→ **WHAT IS REQUIRED**
None of the pictures should be copied, though every line of the listing must be printed exactly.

** THE INPUT follows **

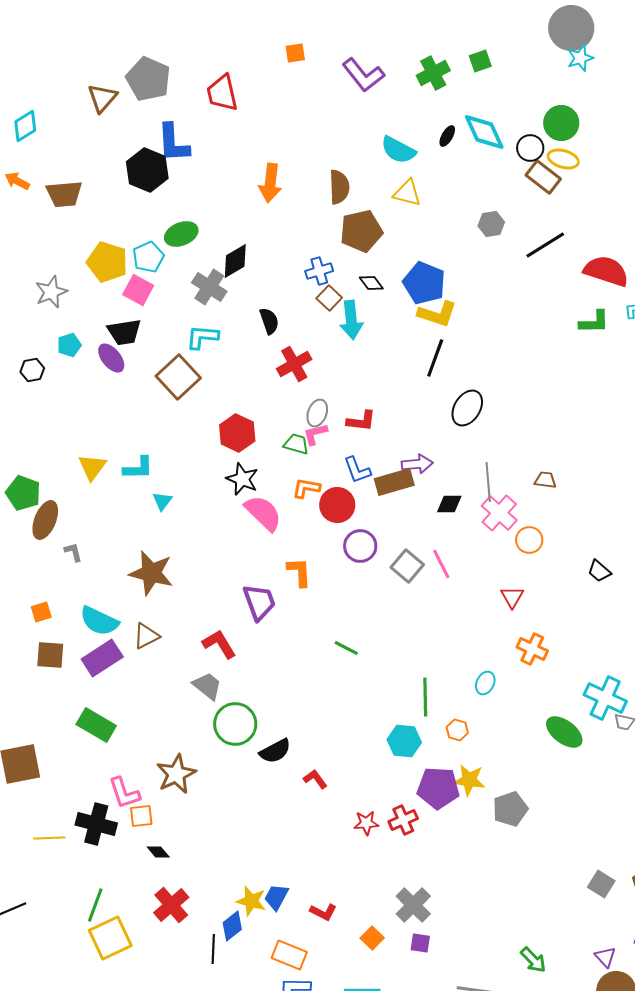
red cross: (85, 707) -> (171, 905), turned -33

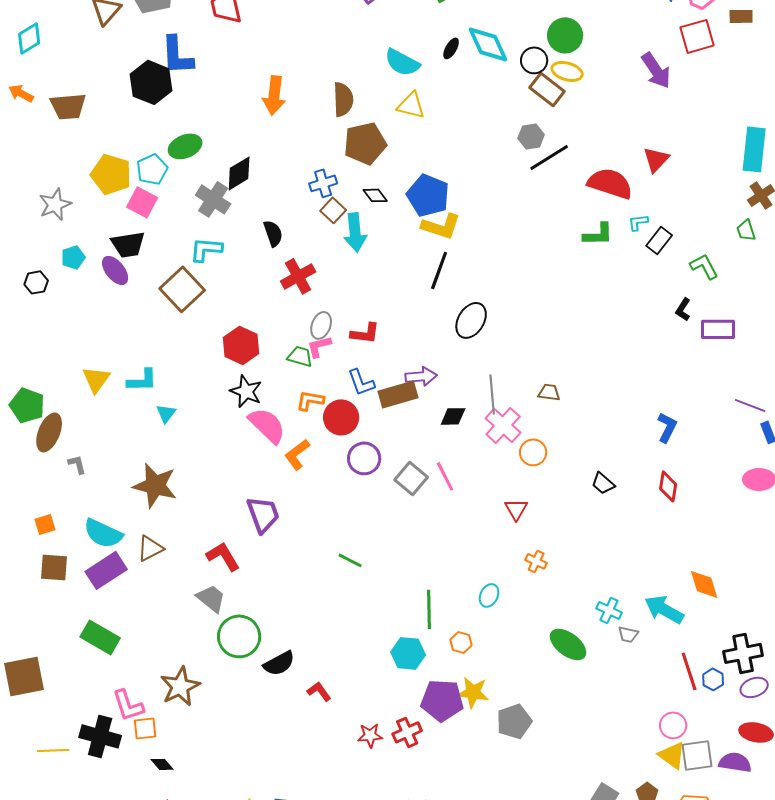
gray hexagon: (491, 224) -> (531, 136), moved
orange L-shape: (299, 572) -> (297, 454), moved, turned -124
orange cross: (532, 649) -> (536, 561), size x0.7
cyan cross: (605, 698) -> (609, 610), size x0.6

** End of THE INPUT **

→ **SOLUTION**
red cross: (85, 707) -> (171, 905), turned -33

gray hexagon: (491, 224) -> (531, 136), moved
orange L-shape: (299, 572) -> (297, 454), moved, turned -124
orange cross: (532, 649) -> (536, 561), size x0.7
cyan cross: (605, 698) -> (609, 610), size x0.6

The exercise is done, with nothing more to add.